[Colored object listings]
————

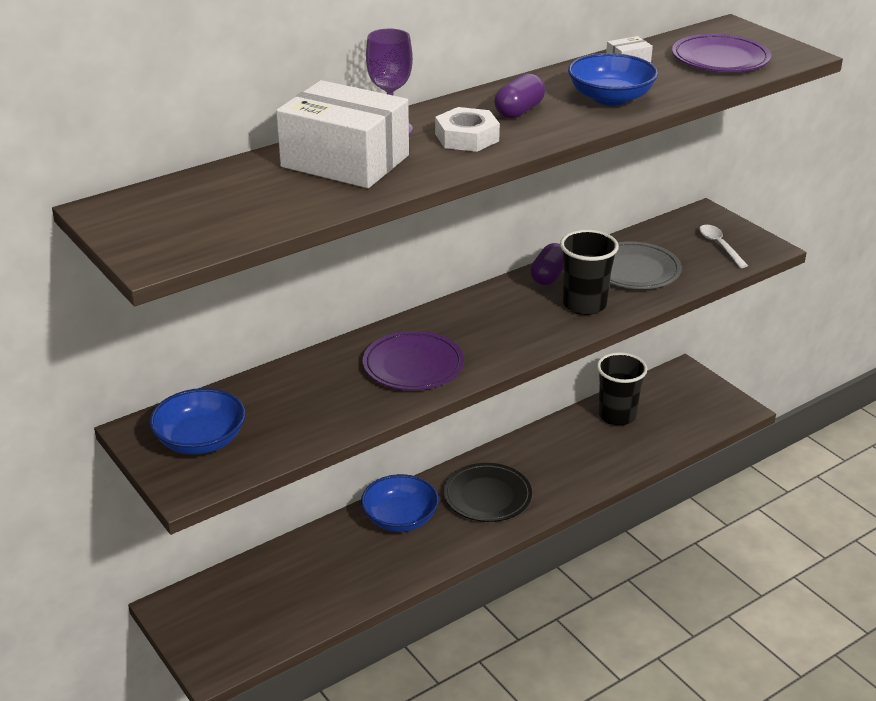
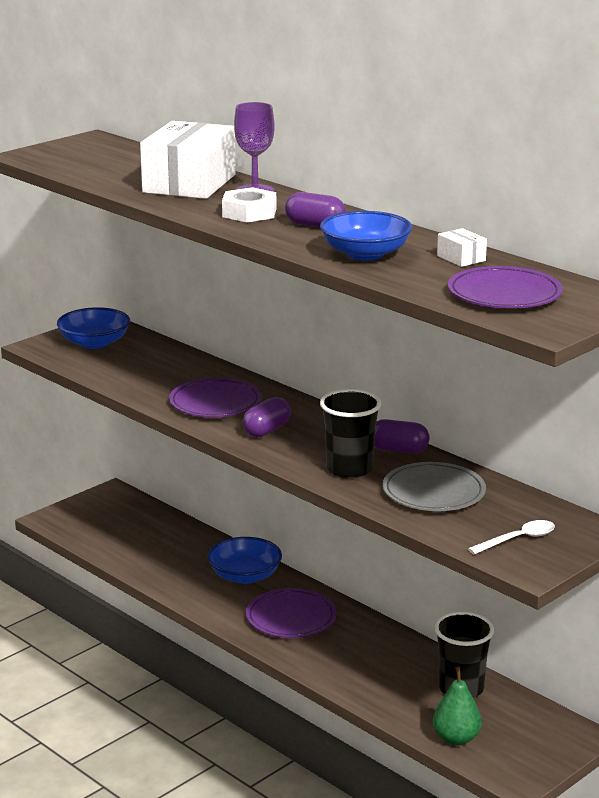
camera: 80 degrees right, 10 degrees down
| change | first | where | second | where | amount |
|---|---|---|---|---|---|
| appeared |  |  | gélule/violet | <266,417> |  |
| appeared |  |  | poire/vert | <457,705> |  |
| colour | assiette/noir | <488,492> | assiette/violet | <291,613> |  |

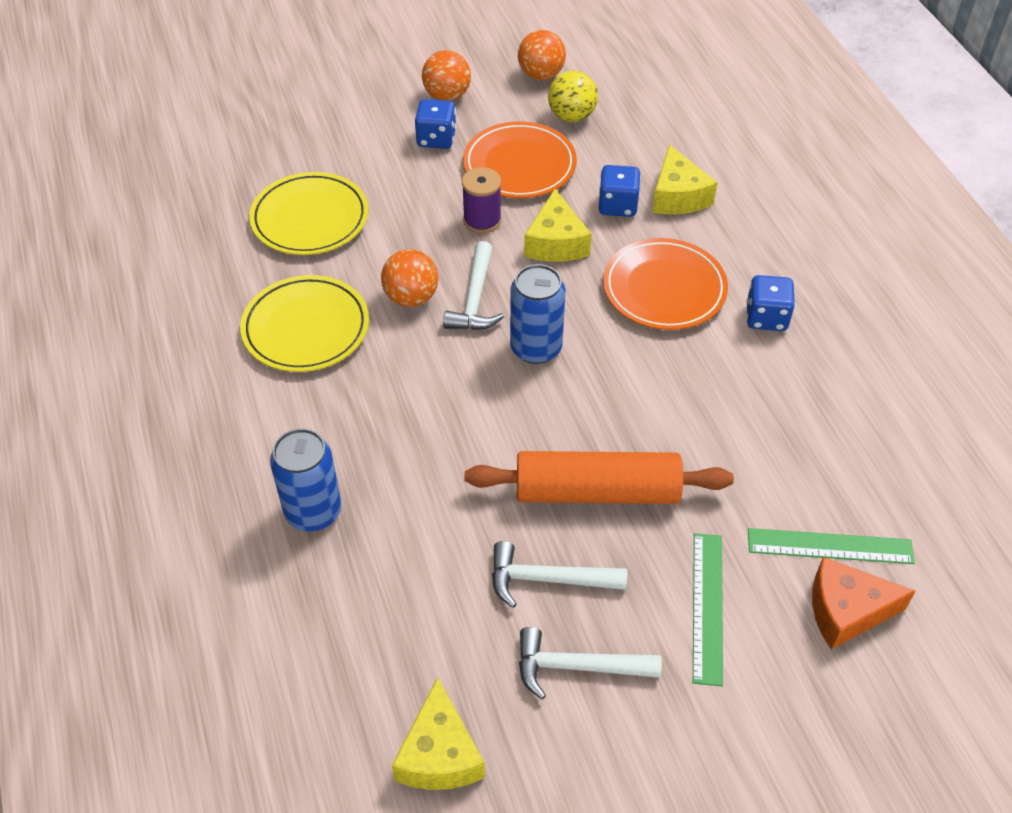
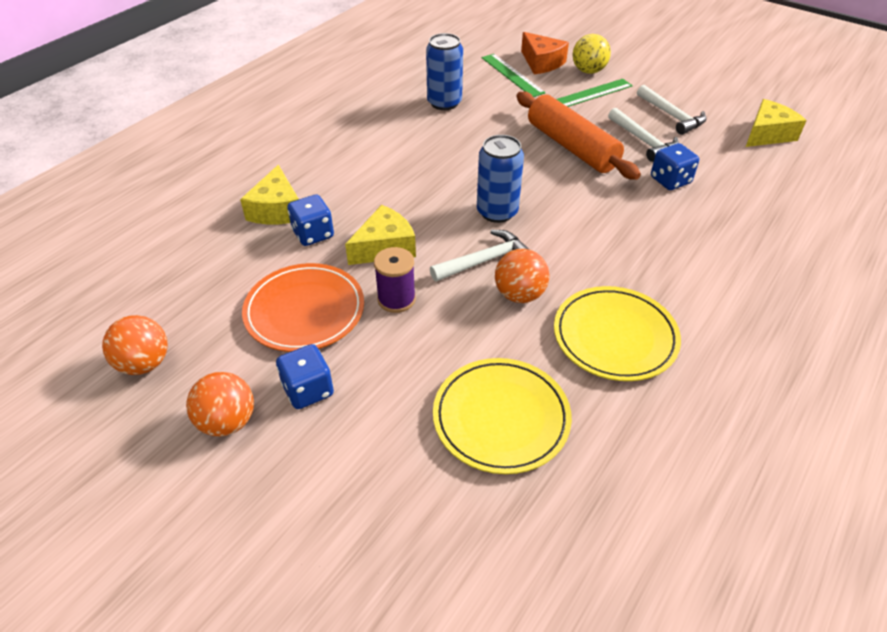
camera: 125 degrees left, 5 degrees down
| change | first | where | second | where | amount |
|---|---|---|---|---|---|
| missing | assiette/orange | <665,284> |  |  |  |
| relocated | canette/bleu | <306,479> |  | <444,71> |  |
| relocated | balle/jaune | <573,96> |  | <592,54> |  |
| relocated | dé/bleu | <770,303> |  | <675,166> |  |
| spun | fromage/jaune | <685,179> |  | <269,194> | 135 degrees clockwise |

————

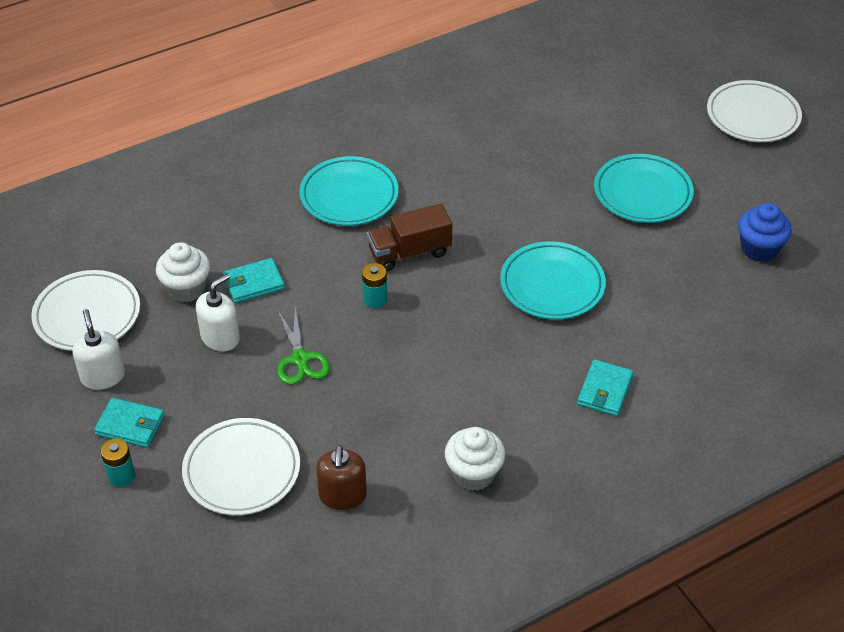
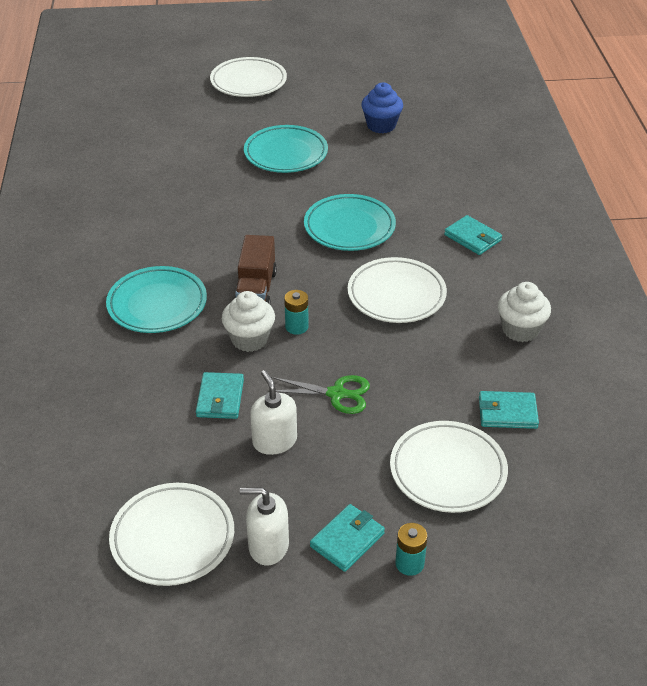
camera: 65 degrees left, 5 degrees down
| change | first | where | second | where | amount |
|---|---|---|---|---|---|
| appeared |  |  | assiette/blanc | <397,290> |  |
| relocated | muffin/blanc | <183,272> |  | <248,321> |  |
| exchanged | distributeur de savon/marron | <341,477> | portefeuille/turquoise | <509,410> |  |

————

• [ACTION ITEM]: Could you return exactly the stretch of the data above that starts at the line with "camera: 80 degrees right, 10 degrees down" and ends at the line with "poire/vert | <457,705>", both lines included?

• [YOUR RESPONSE]:
camera: 80 degrees right, 10 degrees down
| change | first | where | second | where | amount |
|---|---|---|---|---|---|
| appeared |  |  | gélule/violet | <266,417> |  |
| appeared |  |  | poire/vert | <457,705> |  |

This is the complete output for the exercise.